Goal of the exercise:
Filter the entries for the string "robot". Copy each line that has it.

(Spatial reasoning data)
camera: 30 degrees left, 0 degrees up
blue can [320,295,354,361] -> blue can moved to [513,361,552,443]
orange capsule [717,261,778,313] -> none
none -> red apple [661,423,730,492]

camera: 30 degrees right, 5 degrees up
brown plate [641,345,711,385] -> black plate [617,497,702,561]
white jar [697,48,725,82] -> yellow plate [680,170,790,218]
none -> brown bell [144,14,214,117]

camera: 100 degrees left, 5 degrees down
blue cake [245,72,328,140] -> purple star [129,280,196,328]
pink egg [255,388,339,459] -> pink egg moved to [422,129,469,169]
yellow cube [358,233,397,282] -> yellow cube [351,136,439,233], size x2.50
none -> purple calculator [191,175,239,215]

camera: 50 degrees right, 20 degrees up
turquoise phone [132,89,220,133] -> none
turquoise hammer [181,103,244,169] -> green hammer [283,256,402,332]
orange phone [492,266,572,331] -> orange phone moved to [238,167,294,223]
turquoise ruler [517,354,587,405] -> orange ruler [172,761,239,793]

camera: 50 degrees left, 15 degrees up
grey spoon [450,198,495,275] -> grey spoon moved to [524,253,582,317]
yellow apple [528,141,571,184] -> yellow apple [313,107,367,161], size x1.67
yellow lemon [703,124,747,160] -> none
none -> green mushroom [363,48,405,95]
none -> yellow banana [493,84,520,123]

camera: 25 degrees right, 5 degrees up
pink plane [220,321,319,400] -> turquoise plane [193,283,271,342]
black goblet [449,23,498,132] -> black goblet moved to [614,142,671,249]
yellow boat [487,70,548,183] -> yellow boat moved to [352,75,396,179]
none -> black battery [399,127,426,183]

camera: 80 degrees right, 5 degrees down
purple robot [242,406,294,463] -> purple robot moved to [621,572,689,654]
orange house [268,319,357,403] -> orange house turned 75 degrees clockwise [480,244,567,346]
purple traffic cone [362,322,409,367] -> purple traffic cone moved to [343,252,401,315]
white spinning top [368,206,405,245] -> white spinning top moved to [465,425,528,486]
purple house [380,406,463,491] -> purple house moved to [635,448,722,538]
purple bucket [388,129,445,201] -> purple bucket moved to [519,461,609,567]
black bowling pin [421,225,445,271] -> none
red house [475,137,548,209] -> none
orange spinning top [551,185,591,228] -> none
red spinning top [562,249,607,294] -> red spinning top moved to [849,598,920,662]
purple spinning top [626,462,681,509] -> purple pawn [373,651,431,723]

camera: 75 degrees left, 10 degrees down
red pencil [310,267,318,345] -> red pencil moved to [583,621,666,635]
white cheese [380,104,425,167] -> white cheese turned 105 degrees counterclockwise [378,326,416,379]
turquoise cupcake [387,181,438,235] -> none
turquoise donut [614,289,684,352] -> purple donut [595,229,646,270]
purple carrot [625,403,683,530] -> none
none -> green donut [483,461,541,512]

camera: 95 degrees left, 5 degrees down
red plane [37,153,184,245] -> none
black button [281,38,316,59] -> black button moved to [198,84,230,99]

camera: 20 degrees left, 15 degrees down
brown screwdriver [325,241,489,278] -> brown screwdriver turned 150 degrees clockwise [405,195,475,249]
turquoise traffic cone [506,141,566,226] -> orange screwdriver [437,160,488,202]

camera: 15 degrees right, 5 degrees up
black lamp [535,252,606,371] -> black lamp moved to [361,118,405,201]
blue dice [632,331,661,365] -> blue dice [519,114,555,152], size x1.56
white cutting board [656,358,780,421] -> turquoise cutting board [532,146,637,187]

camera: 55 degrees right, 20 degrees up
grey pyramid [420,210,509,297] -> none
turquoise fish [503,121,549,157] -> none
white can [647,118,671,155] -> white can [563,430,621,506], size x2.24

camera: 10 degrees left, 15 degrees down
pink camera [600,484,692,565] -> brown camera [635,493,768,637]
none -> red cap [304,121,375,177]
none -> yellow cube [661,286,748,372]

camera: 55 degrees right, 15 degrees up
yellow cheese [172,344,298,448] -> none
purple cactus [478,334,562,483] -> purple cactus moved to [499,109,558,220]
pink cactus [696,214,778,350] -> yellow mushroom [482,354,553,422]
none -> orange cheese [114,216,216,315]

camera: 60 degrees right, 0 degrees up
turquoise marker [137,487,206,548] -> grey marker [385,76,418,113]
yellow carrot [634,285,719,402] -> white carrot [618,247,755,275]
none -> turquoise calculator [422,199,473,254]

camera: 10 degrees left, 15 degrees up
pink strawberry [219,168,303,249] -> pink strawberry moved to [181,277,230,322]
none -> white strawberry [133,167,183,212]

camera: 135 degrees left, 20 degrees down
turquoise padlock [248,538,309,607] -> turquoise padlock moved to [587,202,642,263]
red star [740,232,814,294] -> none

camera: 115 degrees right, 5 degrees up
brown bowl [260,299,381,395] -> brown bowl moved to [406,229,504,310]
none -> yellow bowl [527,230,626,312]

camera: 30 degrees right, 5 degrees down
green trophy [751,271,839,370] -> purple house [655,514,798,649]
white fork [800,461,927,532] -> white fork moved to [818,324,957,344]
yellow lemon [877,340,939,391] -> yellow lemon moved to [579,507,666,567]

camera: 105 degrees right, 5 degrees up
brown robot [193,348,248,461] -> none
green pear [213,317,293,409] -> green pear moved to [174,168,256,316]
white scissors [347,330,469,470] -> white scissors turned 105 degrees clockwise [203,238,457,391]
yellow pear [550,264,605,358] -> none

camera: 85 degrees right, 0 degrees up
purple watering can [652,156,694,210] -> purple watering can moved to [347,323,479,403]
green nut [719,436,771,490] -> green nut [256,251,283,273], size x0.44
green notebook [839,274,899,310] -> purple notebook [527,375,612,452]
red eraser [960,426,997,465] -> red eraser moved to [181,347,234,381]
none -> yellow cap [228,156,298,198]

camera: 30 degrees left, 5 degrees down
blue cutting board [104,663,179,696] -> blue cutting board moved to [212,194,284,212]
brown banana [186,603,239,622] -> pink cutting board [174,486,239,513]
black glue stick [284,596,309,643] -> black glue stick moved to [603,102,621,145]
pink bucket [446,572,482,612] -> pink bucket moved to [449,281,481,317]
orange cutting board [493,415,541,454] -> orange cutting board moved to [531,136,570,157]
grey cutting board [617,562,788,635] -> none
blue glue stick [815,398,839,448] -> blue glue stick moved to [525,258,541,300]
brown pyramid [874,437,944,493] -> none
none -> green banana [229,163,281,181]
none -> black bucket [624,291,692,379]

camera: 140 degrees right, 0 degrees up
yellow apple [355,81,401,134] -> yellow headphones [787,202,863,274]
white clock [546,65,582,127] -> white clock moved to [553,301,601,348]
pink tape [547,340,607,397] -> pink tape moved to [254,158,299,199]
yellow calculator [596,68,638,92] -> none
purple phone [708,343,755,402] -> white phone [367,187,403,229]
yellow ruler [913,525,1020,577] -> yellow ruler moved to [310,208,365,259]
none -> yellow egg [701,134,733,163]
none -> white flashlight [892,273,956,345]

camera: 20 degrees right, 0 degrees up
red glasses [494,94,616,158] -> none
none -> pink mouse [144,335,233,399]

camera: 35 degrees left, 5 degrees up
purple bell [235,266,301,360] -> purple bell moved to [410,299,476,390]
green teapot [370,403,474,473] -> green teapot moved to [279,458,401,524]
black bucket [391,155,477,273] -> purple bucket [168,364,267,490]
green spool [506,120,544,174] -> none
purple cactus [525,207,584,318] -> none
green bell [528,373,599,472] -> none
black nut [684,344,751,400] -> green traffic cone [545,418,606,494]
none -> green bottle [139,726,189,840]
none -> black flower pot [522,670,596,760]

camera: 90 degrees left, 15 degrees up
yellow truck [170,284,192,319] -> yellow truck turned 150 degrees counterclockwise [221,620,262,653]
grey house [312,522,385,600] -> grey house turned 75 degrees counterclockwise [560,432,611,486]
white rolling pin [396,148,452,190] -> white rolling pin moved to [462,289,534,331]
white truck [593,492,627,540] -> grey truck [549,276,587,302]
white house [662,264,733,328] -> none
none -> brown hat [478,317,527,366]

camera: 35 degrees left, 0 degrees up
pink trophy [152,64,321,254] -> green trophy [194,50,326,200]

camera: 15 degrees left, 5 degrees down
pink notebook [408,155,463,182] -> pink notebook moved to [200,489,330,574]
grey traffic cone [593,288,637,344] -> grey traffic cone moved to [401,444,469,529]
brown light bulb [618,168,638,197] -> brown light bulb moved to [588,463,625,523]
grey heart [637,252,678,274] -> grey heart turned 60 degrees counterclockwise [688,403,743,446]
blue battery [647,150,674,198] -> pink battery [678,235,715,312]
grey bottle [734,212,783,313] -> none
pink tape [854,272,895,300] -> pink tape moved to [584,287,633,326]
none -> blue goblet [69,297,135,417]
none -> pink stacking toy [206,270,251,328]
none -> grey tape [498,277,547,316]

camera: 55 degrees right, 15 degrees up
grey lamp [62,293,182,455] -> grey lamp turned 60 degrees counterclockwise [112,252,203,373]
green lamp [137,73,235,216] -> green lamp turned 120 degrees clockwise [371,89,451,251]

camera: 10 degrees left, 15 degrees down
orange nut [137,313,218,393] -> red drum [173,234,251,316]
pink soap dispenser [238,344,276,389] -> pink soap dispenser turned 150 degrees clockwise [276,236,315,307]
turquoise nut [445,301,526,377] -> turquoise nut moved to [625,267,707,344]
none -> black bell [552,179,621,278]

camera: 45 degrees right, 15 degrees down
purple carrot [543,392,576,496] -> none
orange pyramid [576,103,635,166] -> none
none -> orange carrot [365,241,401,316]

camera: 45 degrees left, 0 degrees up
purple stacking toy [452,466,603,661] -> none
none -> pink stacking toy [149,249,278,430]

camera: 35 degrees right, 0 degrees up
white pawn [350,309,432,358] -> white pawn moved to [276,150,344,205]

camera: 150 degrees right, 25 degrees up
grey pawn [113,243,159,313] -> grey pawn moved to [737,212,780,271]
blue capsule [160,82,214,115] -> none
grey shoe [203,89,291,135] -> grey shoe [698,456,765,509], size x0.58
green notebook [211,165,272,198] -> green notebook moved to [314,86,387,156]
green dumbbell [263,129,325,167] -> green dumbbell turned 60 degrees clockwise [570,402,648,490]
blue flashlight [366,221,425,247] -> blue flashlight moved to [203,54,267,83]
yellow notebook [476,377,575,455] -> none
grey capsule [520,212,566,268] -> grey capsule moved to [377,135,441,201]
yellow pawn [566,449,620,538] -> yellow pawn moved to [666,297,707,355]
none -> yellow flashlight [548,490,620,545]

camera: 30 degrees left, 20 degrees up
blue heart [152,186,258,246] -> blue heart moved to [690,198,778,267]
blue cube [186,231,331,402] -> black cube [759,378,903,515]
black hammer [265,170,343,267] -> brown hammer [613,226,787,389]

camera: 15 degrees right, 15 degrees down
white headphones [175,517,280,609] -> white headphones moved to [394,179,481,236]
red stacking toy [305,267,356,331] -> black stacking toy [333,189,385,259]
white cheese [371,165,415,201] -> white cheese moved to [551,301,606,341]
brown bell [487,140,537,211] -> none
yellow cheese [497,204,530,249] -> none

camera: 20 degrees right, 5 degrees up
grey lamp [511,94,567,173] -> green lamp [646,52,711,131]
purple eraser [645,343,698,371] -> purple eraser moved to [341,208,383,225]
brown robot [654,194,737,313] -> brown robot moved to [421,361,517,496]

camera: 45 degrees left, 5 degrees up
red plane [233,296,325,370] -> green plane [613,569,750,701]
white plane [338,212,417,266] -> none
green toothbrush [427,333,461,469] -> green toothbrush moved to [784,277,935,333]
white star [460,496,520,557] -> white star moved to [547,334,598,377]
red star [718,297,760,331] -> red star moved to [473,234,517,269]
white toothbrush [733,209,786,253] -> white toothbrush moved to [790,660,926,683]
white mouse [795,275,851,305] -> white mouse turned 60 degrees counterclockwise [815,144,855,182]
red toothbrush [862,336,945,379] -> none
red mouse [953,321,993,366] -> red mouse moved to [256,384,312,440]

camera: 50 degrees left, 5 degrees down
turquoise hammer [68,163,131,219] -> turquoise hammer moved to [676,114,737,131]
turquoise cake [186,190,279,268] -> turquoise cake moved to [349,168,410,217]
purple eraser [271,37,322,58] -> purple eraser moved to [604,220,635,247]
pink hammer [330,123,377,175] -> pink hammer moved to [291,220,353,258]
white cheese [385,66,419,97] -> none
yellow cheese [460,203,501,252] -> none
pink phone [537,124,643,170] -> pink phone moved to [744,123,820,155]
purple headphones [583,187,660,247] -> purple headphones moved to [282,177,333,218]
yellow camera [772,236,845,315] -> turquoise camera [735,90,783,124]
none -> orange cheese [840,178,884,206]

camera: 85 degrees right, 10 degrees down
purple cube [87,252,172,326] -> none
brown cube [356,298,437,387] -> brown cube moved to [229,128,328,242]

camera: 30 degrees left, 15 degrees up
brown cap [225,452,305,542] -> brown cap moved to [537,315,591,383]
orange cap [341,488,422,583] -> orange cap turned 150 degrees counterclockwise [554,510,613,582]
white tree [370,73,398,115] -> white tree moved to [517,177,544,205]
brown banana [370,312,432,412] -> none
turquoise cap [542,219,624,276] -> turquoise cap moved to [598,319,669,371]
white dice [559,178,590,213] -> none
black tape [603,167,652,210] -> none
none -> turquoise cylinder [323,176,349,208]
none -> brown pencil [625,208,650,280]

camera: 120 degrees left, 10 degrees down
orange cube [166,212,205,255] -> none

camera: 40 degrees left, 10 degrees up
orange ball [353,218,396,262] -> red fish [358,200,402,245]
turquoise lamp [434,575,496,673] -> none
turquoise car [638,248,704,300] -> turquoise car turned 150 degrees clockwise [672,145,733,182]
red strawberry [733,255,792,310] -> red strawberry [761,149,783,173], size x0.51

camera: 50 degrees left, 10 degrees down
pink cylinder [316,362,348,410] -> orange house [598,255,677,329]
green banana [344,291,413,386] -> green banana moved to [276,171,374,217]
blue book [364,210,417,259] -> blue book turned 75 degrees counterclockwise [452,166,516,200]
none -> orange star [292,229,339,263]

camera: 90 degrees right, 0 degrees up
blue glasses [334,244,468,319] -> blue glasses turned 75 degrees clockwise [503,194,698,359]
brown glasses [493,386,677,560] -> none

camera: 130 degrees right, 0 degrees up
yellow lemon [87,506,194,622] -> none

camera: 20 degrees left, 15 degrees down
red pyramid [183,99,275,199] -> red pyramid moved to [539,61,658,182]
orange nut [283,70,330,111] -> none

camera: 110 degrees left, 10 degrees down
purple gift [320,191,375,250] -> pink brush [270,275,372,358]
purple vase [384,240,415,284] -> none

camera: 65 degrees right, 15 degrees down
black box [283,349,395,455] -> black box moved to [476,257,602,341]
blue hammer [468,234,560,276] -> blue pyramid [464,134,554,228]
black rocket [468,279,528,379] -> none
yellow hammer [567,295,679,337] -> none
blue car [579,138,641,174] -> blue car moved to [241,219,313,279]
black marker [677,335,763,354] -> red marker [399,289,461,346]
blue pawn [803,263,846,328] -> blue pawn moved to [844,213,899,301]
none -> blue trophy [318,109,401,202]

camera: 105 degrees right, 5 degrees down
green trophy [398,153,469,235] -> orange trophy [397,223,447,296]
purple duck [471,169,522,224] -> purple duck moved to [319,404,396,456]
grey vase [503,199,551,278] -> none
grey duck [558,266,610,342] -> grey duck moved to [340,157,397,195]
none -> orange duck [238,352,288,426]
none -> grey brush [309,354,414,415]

Reply to the exercise:
purple robot [242,406,294,463] -> purple robot moved to [621,572,689,654]
brown robot [193,348,248,461] -> none
brown robot [654,194,737,313] -> brown robot moved to [421,361,517,496]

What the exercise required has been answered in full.